* **Source records**:

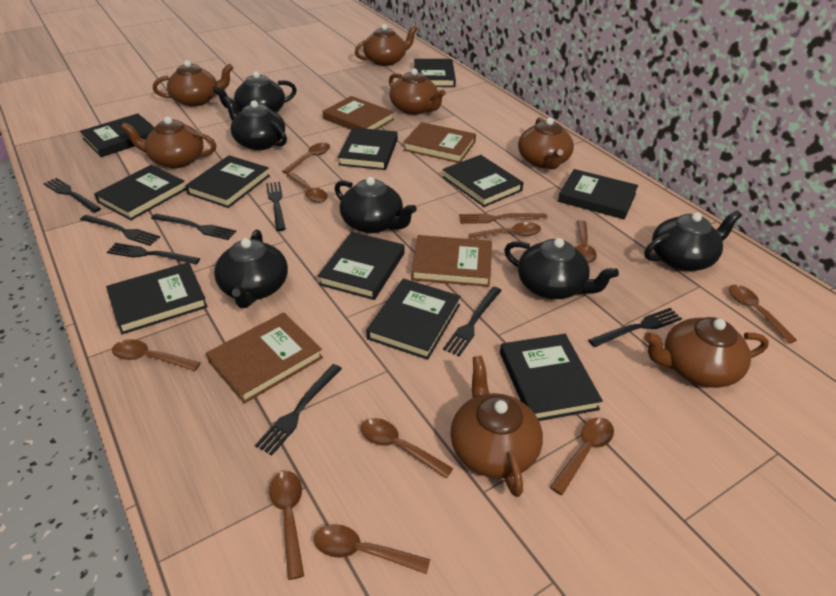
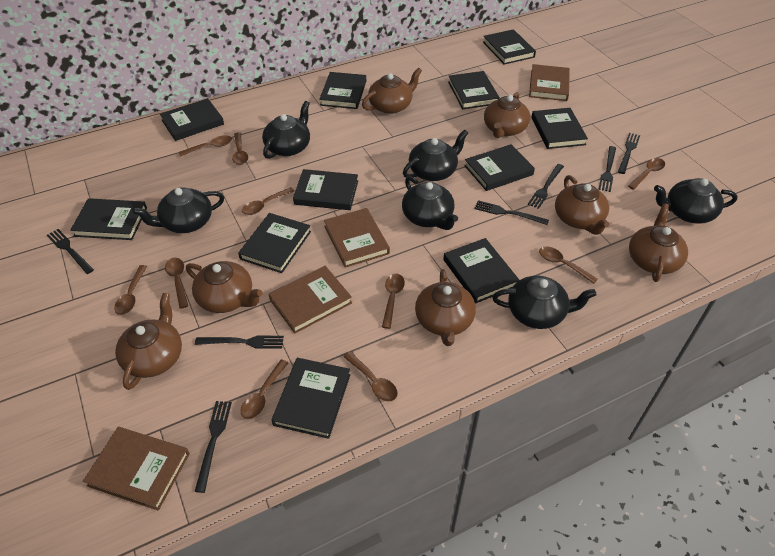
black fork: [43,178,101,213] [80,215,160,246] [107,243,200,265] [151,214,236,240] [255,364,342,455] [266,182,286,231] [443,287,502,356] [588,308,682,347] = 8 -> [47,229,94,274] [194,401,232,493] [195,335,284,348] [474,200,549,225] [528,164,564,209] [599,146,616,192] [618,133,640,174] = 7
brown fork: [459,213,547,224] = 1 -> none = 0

---

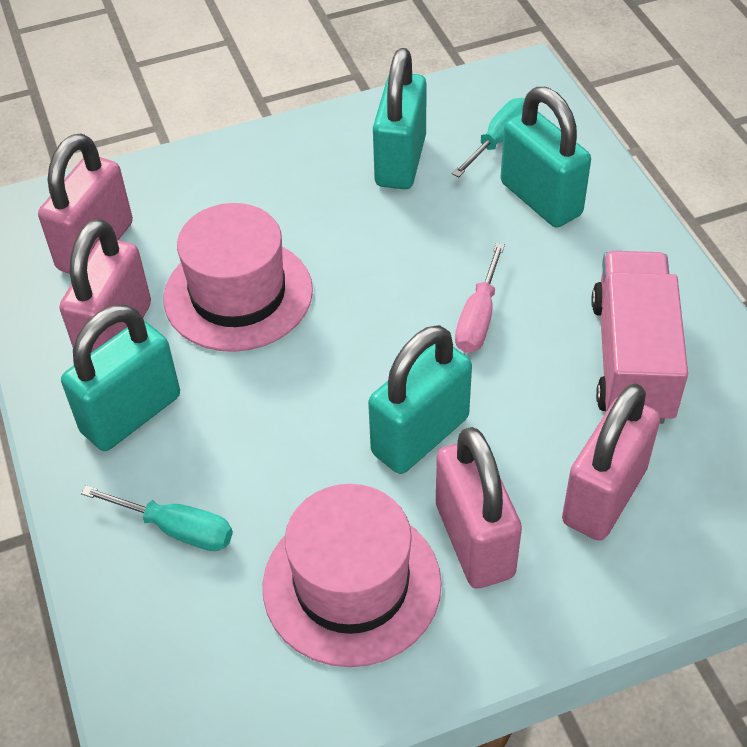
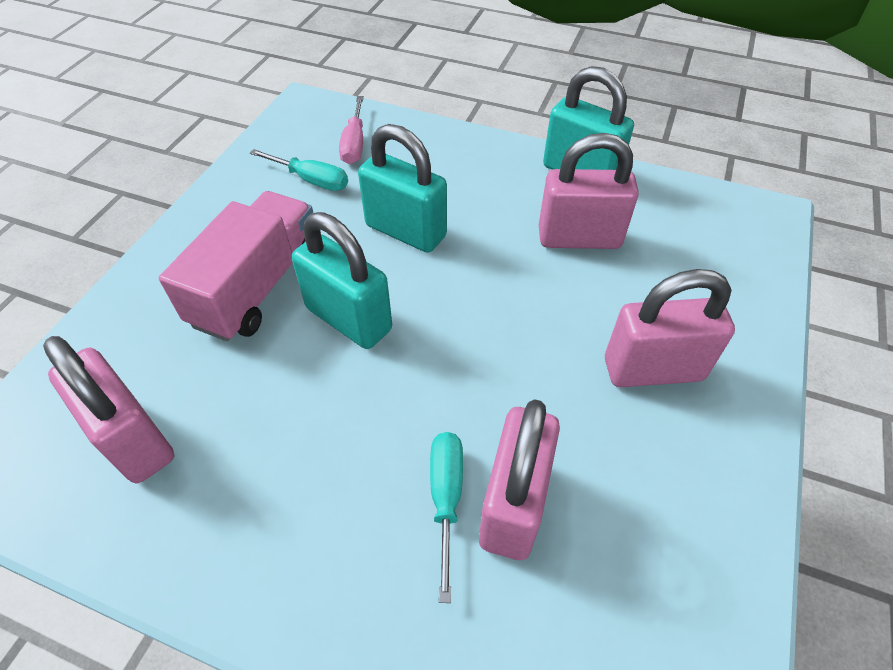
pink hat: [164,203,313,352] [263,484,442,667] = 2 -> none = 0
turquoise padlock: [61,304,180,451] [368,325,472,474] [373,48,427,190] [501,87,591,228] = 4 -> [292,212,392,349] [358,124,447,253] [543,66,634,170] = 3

* * *

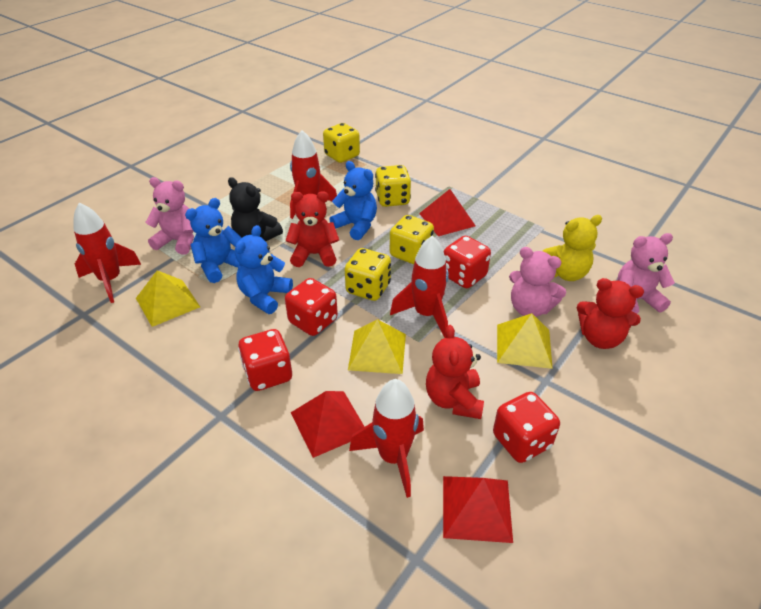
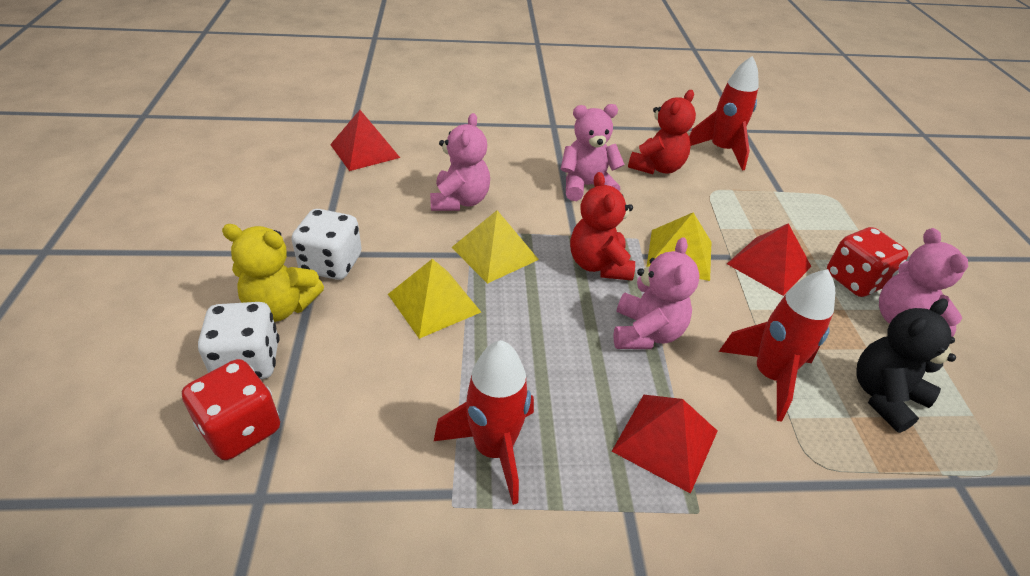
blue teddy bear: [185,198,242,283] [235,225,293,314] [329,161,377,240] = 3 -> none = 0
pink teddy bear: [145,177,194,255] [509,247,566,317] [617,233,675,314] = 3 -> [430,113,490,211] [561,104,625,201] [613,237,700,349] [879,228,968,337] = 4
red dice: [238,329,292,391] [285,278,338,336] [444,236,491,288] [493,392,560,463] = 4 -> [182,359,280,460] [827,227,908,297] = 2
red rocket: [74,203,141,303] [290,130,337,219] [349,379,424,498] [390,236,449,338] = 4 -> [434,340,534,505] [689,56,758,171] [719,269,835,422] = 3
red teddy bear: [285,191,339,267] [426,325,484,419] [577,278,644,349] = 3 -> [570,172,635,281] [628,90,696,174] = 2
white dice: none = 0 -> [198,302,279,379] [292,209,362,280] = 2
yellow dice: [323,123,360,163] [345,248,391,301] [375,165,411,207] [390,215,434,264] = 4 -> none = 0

* **Prompt**: For every line in the listing above that mentions the word "fork", make a copy.

* **Completed task**:
black fork: [43,178,101,213] [80,215,160,246] [107,243,200,265] [151,214,236,240] [255,364,342,455] [266,182,286,231] [443,287,502,356] [588,308,682,347] = 8 -> [47,229,94,274] [194,401,232,493] [195,335,284,348] [474,200,549,225] [528,164,564,209] [599,146,616,192] [618,133,640,174] = 7
brown fork: [459,213,547,224] = 1 -> none = 0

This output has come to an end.